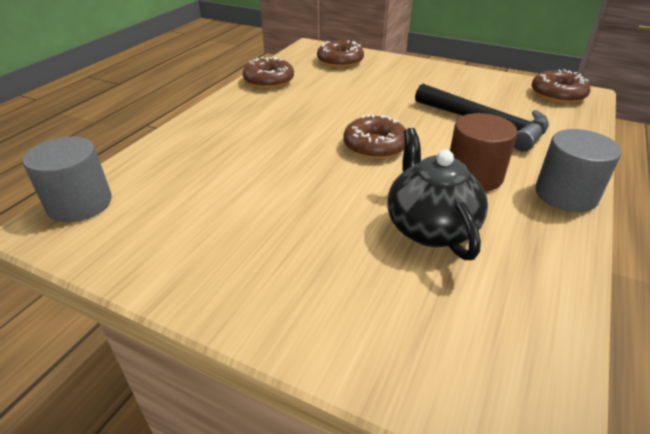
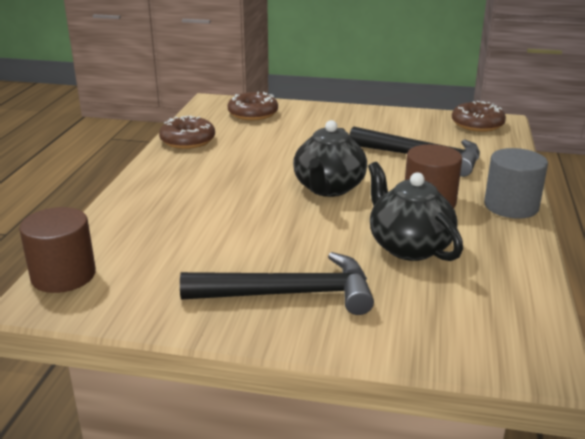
camera: 15 degrees left, 10 degrees down
(80, 204) = (63, 275): grey cylinder -> brown cylinder
(276, 265) = (289, 294): none -> black hammer
(375, 146) = (328, 188): brown donut -> black teapot

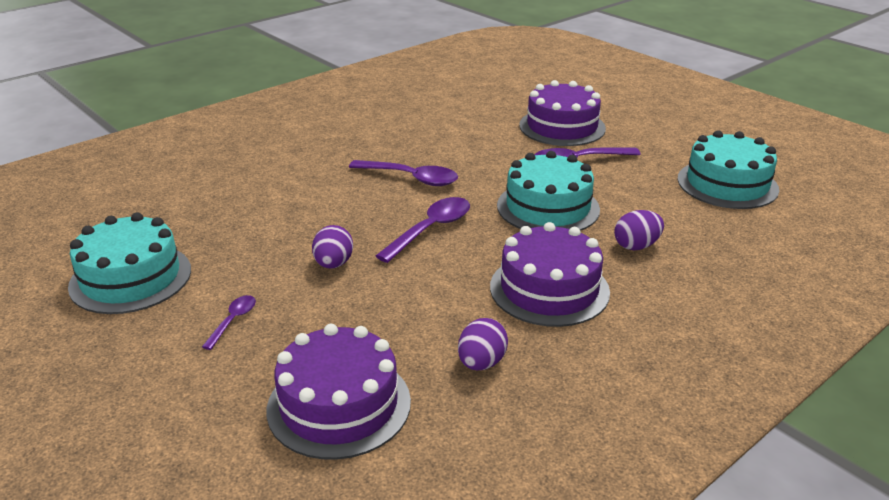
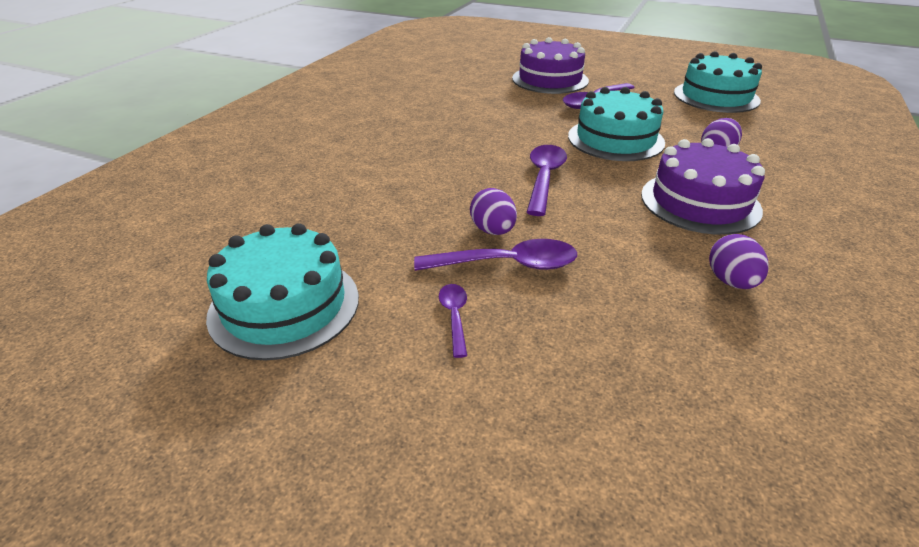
camera: 25 degrees left, 5 degrees up
(339, 405) = (662, 368): purple cake -> none
(411, 178) = (476, 141): purple spoon -> purple spoon (507, 264)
──────
### What to work on:
Could the entries above be printed again exactly, apart from the pictures?

### Exercise response:
camera: 15 degrees left, 10 degrees down
(80, 204) = (63, 275): grey cylinder -> brown cylinder
(276, 265) = (289, 294): none -> black hammer
(375, 146) = (328, 188): brown donut -> black teapot

camera: 25 degrees left, 5 degrees up
(339, 405) = (662, 368): purple cake -> none
(411, 178) = (476, 141): purple spoon -> purple spoon (507, 264)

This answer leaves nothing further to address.